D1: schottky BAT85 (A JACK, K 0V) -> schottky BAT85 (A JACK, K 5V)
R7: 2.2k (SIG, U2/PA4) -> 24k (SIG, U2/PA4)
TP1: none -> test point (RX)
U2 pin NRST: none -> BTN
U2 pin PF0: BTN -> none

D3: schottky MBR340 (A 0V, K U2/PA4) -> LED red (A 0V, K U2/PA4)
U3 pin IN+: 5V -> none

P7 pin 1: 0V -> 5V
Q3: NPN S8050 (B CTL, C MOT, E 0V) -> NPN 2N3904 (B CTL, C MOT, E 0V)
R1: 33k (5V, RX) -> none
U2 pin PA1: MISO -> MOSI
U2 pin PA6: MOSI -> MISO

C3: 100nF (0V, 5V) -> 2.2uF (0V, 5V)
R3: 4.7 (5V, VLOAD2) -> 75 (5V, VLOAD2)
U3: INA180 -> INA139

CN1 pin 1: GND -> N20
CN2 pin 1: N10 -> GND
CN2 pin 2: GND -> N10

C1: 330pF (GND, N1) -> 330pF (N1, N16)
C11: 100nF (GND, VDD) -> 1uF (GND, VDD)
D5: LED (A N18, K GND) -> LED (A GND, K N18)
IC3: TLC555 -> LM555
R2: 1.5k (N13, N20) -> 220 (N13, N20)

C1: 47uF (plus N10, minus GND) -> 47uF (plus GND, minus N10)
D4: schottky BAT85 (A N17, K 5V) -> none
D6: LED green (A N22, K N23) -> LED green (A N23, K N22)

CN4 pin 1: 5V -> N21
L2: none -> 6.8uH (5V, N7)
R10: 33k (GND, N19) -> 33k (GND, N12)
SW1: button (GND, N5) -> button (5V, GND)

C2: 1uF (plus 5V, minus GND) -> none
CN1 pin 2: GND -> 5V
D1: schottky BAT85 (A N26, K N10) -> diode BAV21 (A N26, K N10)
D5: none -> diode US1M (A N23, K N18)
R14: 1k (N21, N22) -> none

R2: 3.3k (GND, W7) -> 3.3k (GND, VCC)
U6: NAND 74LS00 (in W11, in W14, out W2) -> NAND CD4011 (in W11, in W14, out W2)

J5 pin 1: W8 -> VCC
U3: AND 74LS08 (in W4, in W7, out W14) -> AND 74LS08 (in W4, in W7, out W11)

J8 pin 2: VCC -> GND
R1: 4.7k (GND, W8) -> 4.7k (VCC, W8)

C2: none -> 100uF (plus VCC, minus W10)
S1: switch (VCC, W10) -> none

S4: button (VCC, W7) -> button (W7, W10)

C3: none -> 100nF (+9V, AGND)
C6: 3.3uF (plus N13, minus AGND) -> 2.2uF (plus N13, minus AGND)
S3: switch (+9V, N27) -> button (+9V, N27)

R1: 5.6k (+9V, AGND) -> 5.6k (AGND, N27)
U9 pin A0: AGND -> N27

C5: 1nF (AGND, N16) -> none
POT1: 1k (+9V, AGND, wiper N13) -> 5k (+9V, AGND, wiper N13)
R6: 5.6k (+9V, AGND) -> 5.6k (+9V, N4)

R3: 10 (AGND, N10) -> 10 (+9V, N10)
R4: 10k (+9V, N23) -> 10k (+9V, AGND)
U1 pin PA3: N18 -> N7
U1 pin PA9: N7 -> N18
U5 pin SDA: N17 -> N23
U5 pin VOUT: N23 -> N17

------

Nothing but an exact copy of the records belongs in the answer.

D1: schottky BAT85 (A JACK, K 0V) -> schottky BAT85 (A JACK, K 5V)
R7: 2.2k (SIG, U2/PA4) -> 24k (SIG, U2/PA4)
TP1: none -> test point (RX)
U2 pin NRST: none -> BTN
U2 pin PF0: BTN -> none

D3: schottky MBR340 (A 0V, K U2/PA4) -> LED red (A 0V, K U2/PA4)
U3 pin IN+: 5V -> none

P7 pin 1: 0V -> 5V
Q3: NPN S8050 (B CTL, C MOT, E 0V) -> NPN 2N3904 (B CTL, C MOT, E 0V)
R1: 33k (5V, RX) -> none
U2 pin PA1: MISO -> MOSI
U2 pin PA6: MOSI -> MISO

C3: 100nF (0V, 5V) -> 2.2uF (0V, 5V)
R3: 4.7 (5V, VLOAD2) -> 75 (5V, VLOAD2)
U3: INA180 -> INA139

CN1 pin 1: GND -> N20
CN2 pin 1: N10 -> GND
CN2 pin 2: GND -> N10

C1: 330pF (GND, N1) -> 330pF (N1, N16)
C11: 100nF (GND, VDD) -> 1uF (GND, VDD)
D5: LED (A N18, K GND) -> LED (A GND, K N18)
IC3: TLC555 -> LM555
R2: 1.5k (N13, N20) -> 220 (N13, N20)

C1: 47uF (plus N10, minus GND) -> 47uF (plus GND, minus N10)
D4: schottky BAT85 (A N17, K 5V) -> none
D6: LED green (A N22, K N23) -> LED green (A N23, K N22)

CN4 pin 1: 5V -> N21
L2: none -> 6.8uH (5V, N7)
R10: 33k (GND, N19) -> 33k (GND, N12)
SW1: button (GND, N5) -> button (5V, GND)

C2: 1uF (plus 5V, minus GND) -> none
CN1 pin 2: GND -> 5V
D1: schottky BAT85 (A N26, K N10) -> diode BAV21 (A N26, K N10)
D5: none -> diode US1M (A N23, K N18)
R14: 1k (N21, N22) -> none

R2: 3.3k (GND, W7) -> 3.3k (GND, VCC)
U6: NAND 74LS00 (in W11, in W14, out W2) -> NAND CD4011 (in W11, in W14, out W2)

J5 pin 1: W8 -> VCC
U3: AND 74LS08 (in W4, in W7, out W14) -> AND 74LS08 (in W4, in W7, out W11)

J8 pin 2: VCC -> GND
R1: 4.7k (GND, W8) -> 4.7k (VCC, W8)

C2: none -> 100uF (plus VCC, minus W10)
S1: switch (VCC, W10) -> none

S4: button (VCC, W7) -> button (W7, W10)

C3: none -> 100nF (+9V, AGND)
C6: 3.3uF (plus N13, minus AGND) -> 2.2uF (plus N13, minus AGND)
S3: switch (+9V, N27) -> button (+9V, N27)

R1: 5.6k (+9V, AGND) -> 5.6k (AGND, N27)
U9 pin A0: AGND -> N27

C5: 1nF (AGND, N16) -> none
POT1: 1k (+9V, AGND, wiper N13) -> 5k (+9V, AGND, wiper N13)
R6: 5.6k (+9V, AGND) -> 5.6k (+9V, N4)

R3: 10 (AGND, N10) -> 10 (+9V, N10)
R4: 10k (+9V, N23) -> 10k (+9V, AGND)
U1 pin PA3: N18 -> N7
U1 pin PA9: N7 -> N18
U5 pin SDA: N17 -> N23
U5 pin VOUT: N23 -> N17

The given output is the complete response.